TASK DETAILS:
Reproduce word for word, from the entries below, the line with "orange clock: 0 -> 4", the line with "pink duck: 3 -> 5", and every line between them, and nothing more.

SUPPLIED DATA:
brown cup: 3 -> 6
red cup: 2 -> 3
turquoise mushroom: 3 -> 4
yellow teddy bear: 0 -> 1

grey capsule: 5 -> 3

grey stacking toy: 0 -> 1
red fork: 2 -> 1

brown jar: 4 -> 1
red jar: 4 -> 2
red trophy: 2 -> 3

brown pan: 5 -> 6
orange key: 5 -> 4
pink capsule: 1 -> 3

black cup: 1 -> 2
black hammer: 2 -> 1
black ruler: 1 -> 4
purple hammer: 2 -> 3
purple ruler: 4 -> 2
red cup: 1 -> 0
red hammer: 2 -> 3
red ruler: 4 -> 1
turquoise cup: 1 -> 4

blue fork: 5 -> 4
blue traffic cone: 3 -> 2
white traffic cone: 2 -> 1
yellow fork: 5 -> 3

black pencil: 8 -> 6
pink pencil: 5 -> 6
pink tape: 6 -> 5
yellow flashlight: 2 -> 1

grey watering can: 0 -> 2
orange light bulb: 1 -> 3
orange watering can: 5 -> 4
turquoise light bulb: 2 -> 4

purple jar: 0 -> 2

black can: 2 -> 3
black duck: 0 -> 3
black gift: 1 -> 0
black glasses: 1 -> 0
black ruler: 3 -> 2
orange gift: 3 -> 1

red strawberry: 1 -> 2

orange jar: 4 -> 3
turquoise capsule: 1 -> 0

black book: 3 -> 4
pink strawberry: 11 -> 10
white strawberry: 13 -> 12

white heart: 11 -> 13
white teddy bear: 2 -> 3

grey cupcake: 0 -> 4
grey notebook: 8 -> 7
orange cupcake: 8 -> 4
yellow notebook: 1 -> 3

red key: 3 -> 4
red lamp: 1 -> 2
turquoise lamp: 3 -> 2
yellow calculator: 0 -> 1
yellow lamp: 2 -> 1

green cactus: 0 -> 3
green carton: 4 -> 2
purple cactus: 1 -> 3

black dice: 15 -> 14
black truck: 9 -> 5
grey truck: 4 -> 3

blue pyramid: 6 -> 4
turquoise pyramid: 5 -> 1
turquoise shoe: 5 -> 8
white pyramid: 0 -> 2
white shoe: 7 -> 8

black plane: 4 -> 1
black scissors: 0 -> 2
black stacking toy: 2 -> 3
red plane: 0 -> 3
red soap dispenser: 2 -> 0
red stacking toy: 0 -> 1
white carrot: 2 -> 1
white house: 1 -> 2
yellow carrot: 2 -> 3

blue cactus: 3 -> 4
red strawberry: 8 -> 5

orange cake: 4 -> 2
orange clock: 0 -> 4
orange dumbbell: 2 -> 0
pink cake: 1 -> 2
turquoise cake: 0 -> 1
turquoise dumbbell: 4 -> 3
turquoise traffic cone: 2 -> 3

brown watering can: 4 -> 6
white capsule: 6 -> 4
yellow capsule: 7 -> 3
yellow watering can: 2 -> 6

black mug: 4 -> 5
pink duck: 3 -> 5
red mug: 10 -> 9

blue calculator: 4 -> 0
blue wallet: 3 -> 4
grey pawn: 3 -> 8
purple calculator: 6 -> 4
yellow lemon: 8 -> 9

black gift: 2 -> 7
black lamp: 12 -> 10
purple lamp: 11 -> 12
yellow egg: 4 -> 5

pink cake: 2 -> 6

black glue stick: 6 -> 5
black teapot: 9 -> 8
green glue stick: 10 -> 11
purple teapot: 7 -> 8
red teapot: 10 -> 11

ANSWER AREA:
orange clock: 0 -> 4
orange dumbbell: 2 -> 0
pink cake: 1 -> 2
turquoise cake: 0 -> 1
turquoise dumbbell: 4 -> 3
turquoise traffic cone: 2 -> 3

brown watering can: 4 -> 6
white capsule: 6 -> 4
yellow capsule: 7 -> 3
yellow watering can: 2 -> 6

black mug: 4 -> 5
pink duck: 3 -> 5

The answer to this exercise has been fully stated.